#### [TASK INPUT]
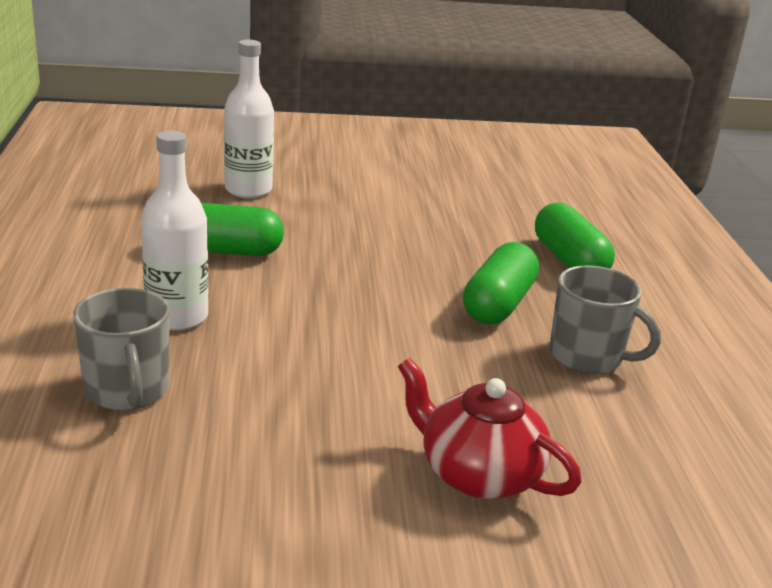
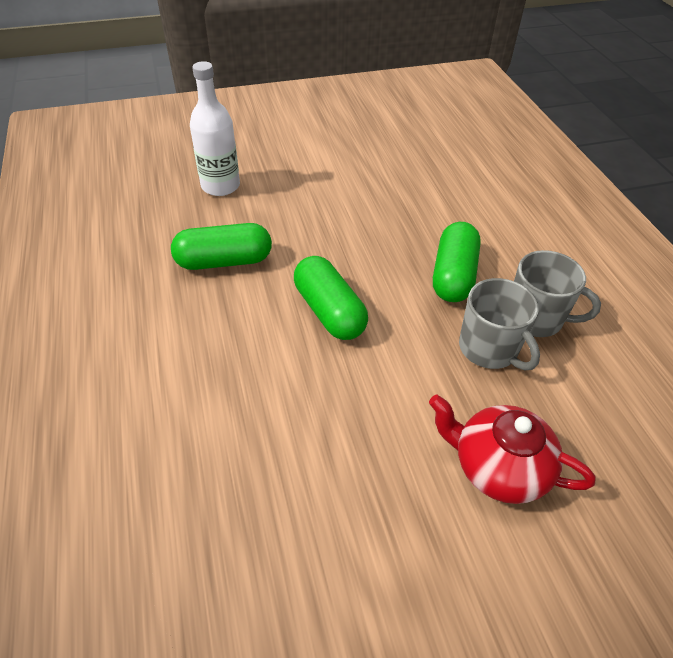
camera: 10 degrees left, 20 degrees up
(127, 390) = (200, 442): grey mug -> grey mug (489, 349)
(177, 317) = (212, 347): white bottle -> none
(569, 261) = (489, 216): green capsule -> green capsule (329, 311)

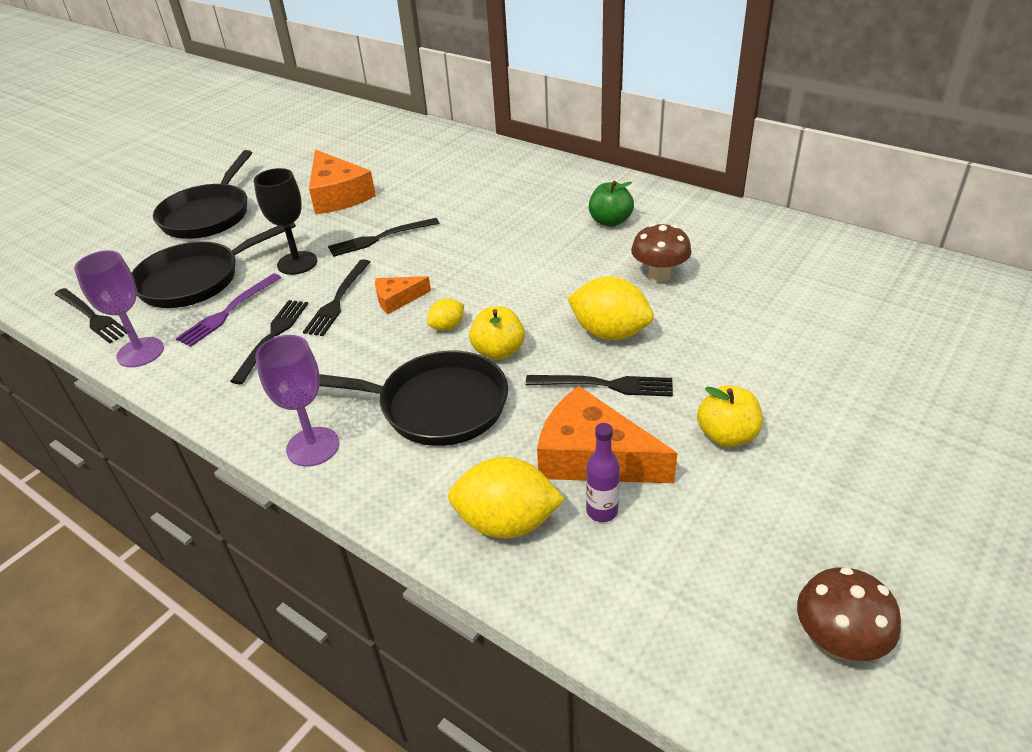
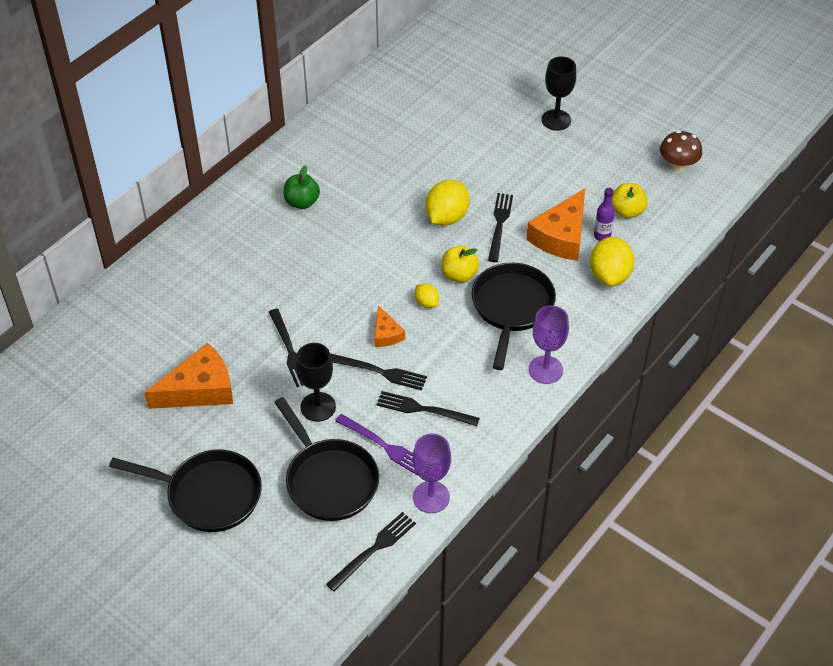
camera: 90 degrees left, 10 degrees up
(659, 275) = (384, 184): brown mushroom -> none
(727, 436) = (548, 178): yellow apple -> yellow apple (627, 211)
(884, 441) = (556, 120): none -> black goblet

#### [EXERCISE DIRECTIONS]
Work through the entries above and report the number of lines that include "degrees", with nothing else.

#### [OUTPUT BELOW]
2